START EXTRACTED INFORMATION

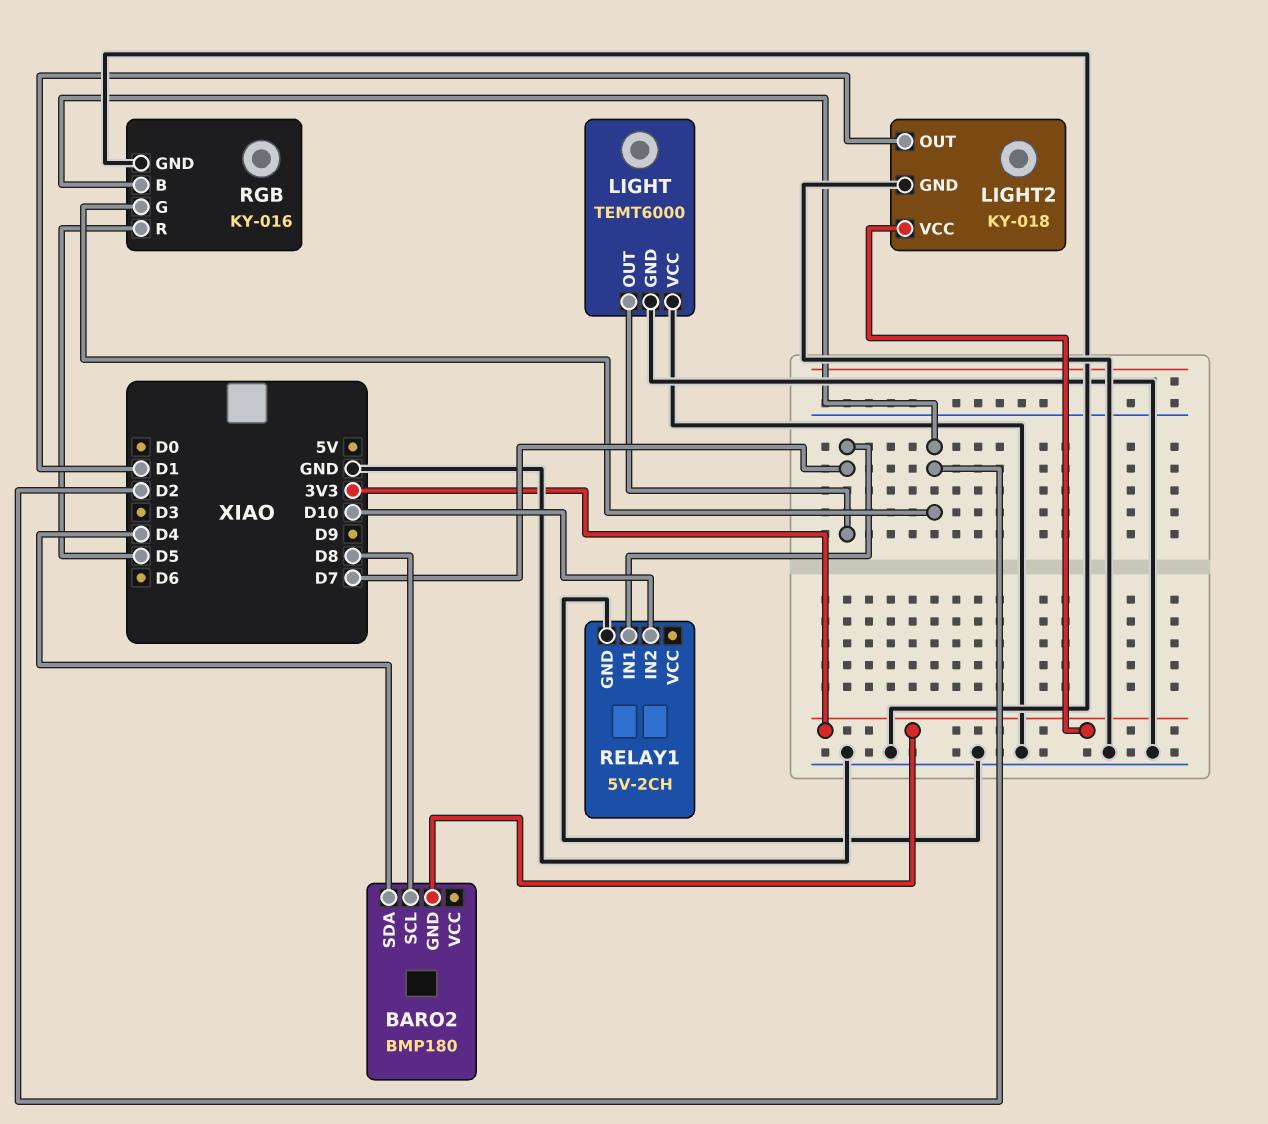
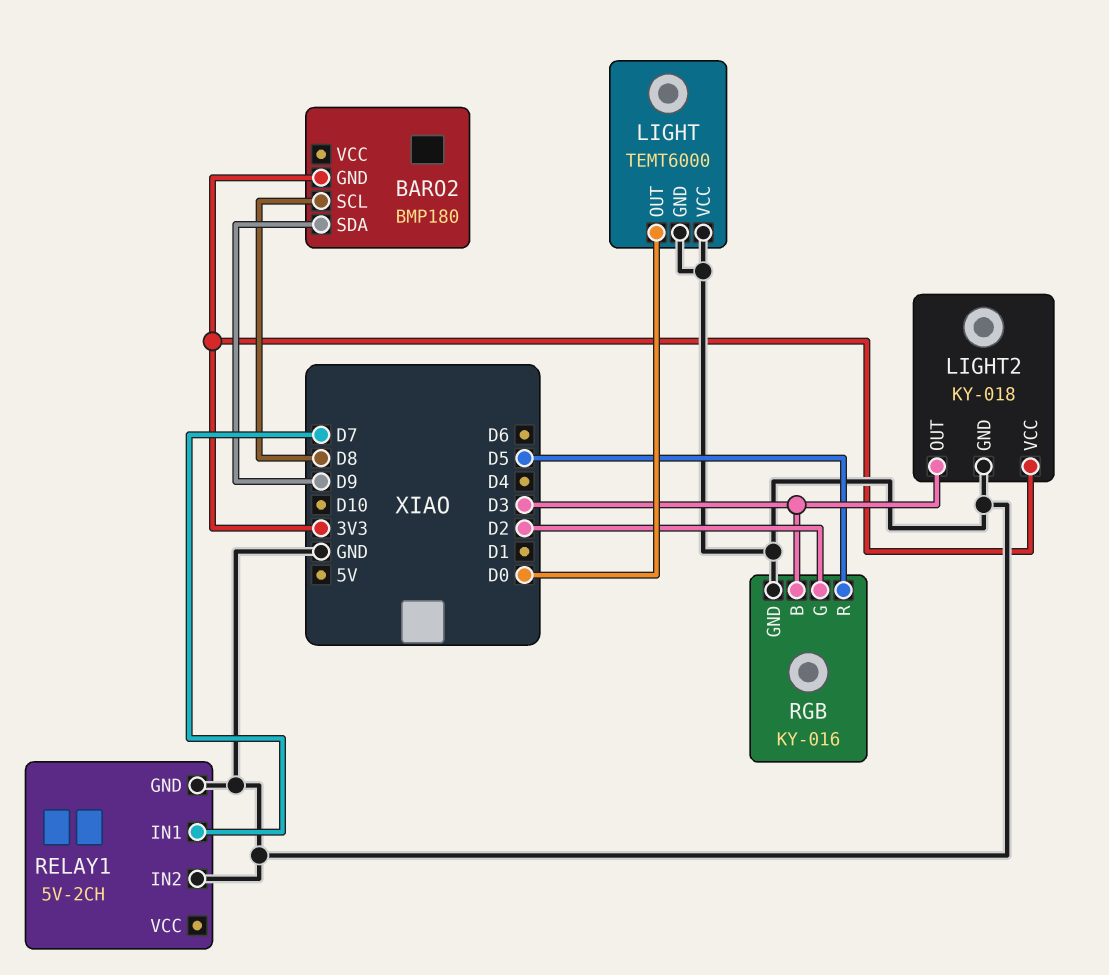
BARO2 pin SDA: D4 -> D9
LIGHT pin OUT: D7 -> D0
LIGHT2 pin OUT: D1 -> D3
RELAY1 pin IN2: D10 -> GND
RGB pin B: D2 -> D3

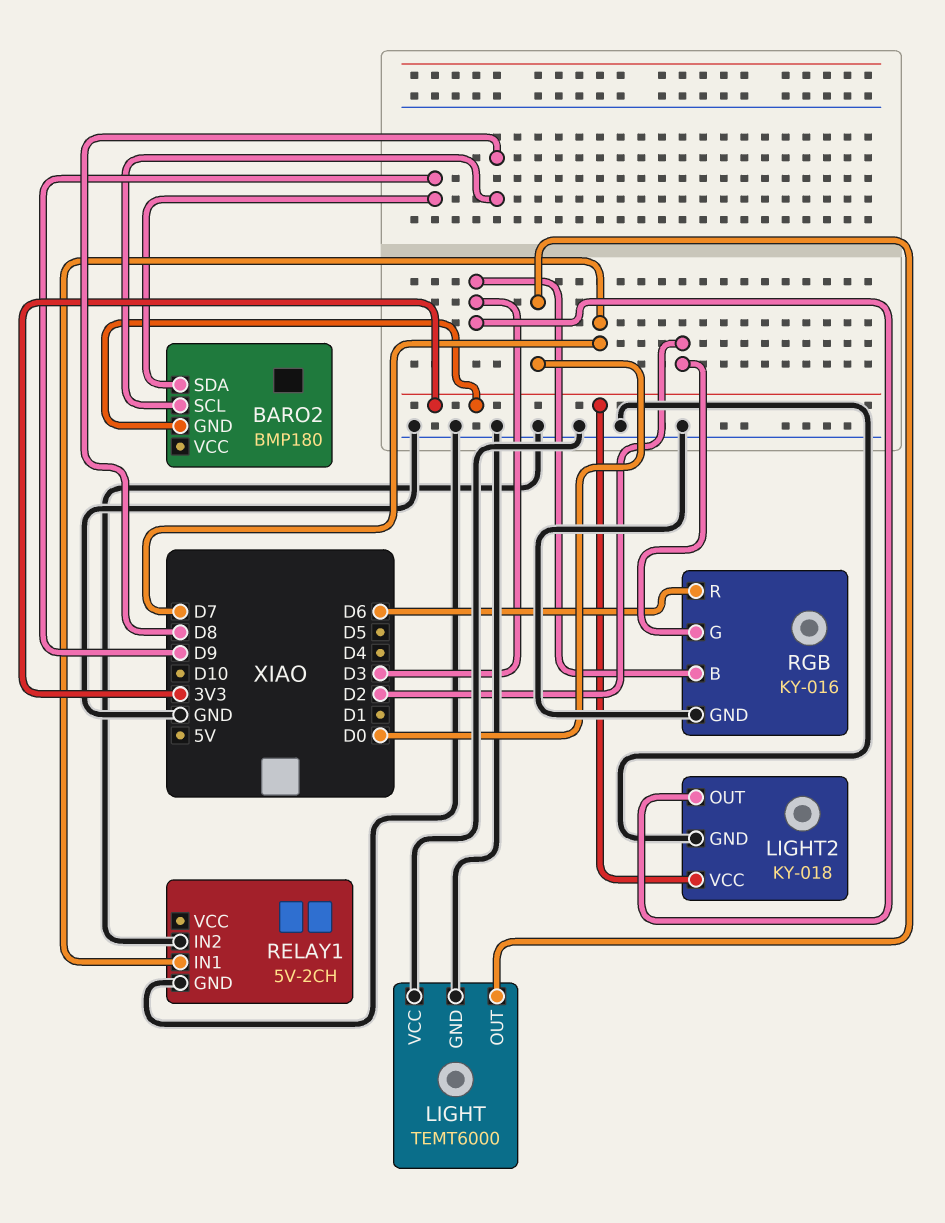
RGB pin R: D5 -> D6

END EXTRACTED INFORMATION
START EXTRACTED INFORMATION

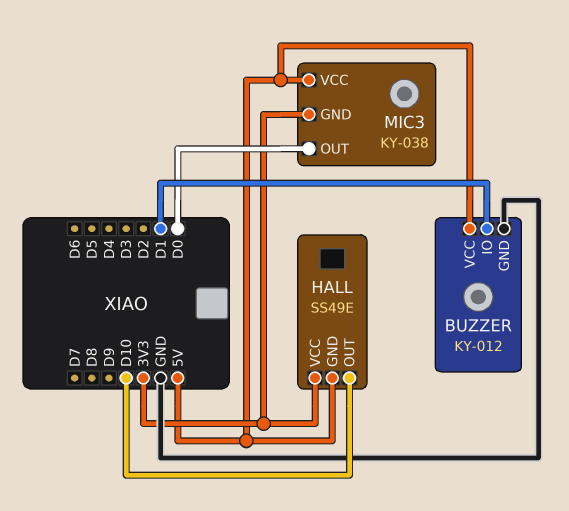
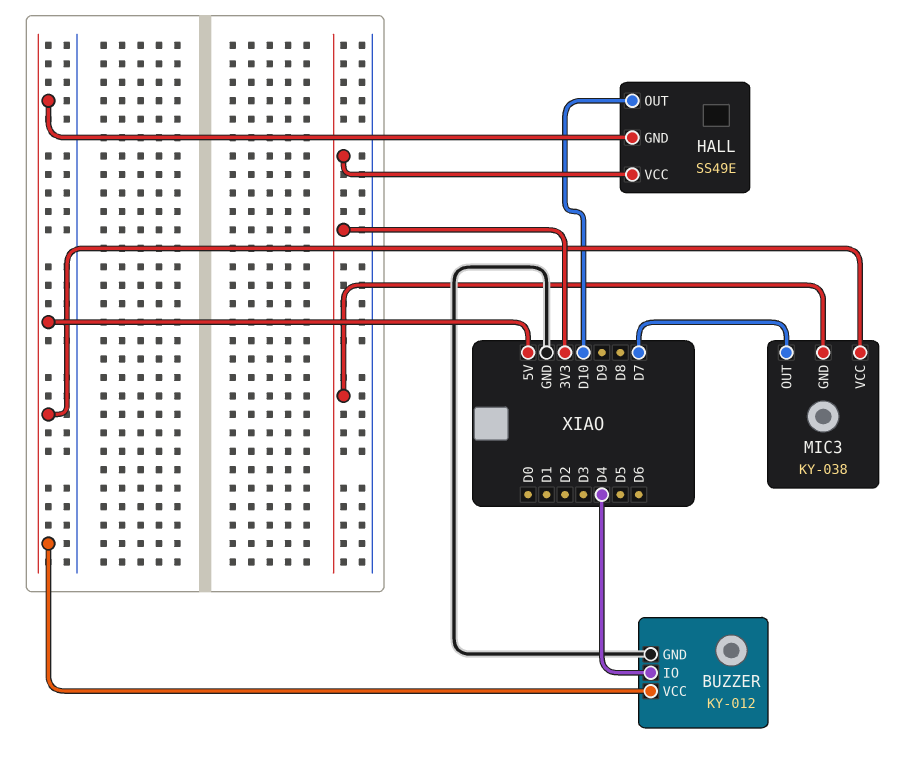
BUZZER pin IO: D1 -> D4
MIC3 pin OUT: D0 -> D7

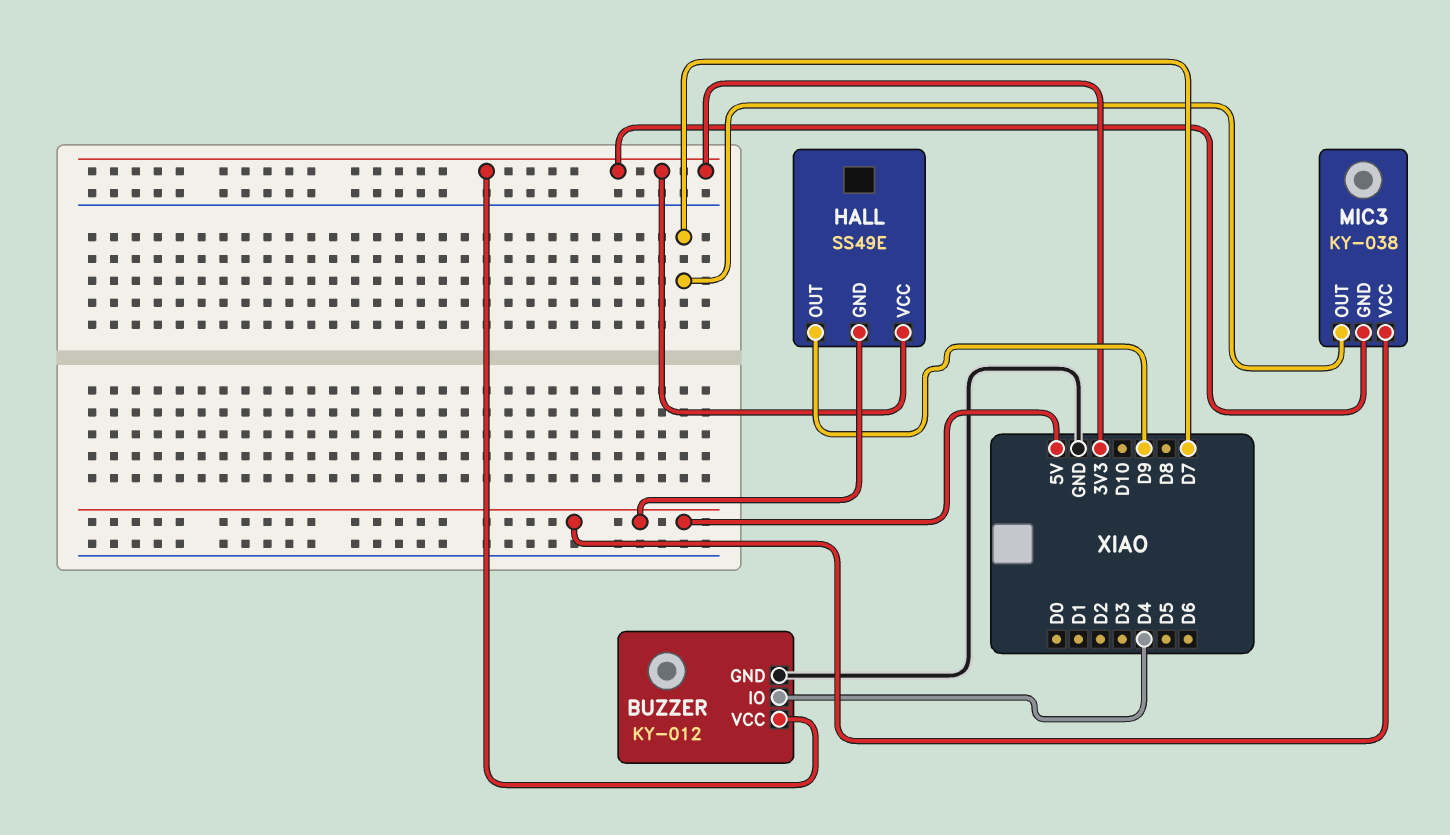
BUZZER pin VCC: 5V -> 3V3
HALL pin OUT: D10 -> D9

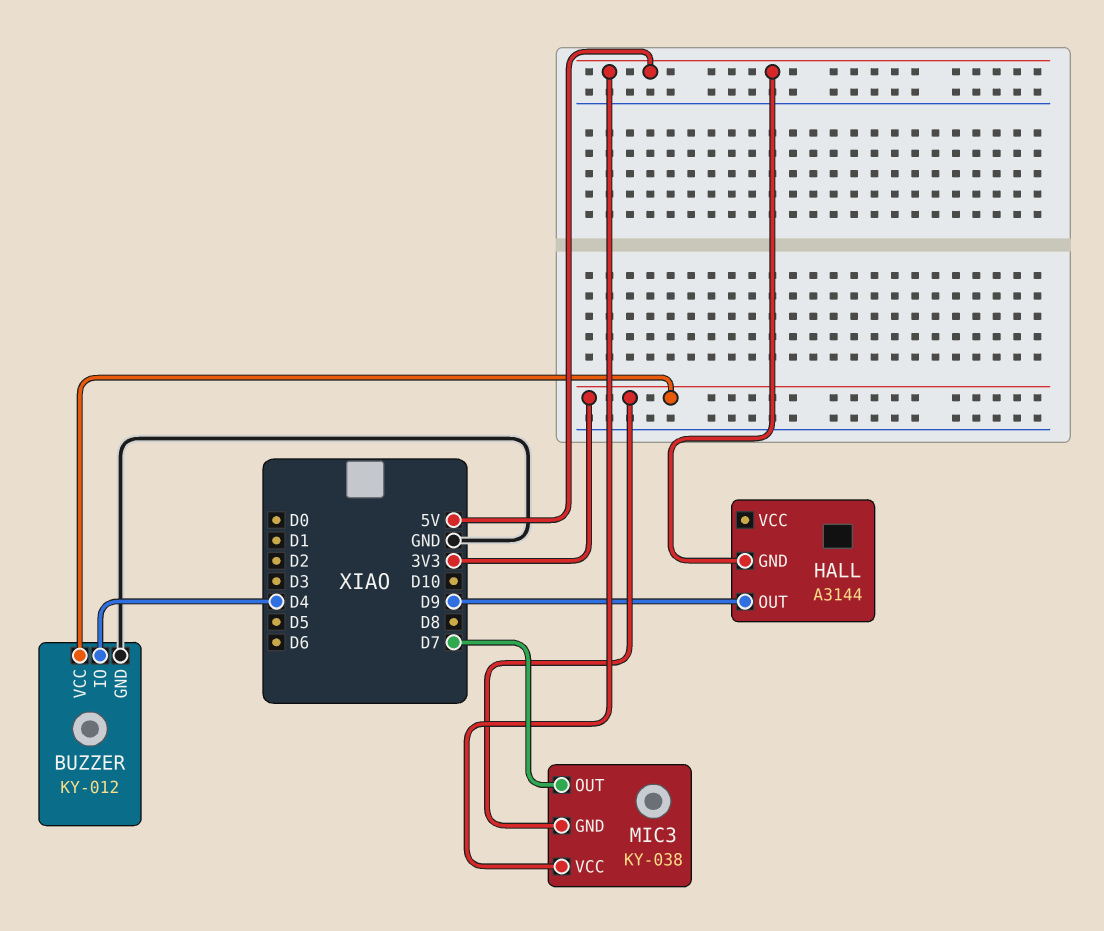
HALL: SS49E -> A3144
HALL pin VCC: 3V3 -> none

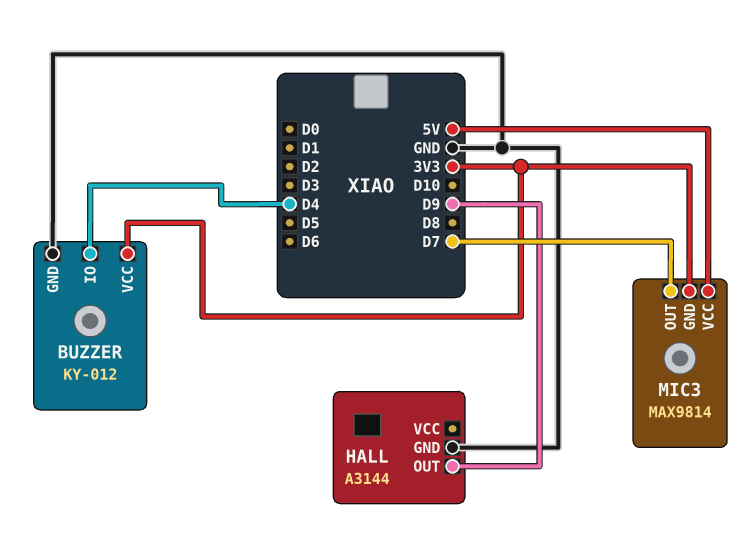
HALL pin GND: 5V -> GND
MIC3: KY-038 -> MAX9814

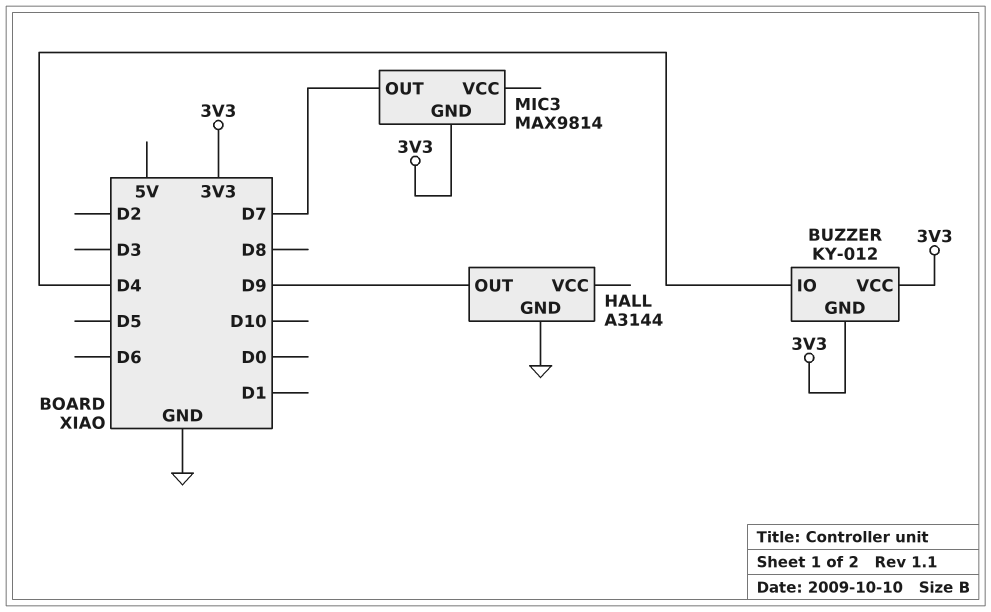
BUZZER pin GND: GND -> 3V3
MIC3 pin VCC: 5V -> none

END EXTRACTED INFORMATION
START EXTRACTED INFORMATION

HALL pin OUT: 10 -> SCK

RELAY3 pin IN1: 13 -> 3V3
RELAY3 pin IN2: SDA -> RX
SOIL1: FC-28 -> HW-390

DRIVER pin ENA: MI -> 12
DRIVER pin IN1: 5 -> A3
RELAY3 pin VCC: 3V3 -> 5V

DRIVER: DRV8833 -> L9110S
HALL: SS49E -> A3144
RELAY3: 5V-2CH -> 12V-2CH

END EXTRACTED INFORMATION

TASK DETAILS: Output exactly the lines above, from the line with "BARO2 pin SDA: D4 -> D9" to the line with "RGB pin R: D5 -> D6", both included; skip the pictures.

EXERCISE RESULT:
BARO2 pin SDA: D4 -> D9
LIGHT pin OUT: D7 -> D0
LIGHT2 pin OUT: D1 -> D3
RELAY1 pin IN2: D10 -> GND
RGB pin B: D2 -> D3

RGB pin R: D5 -> D6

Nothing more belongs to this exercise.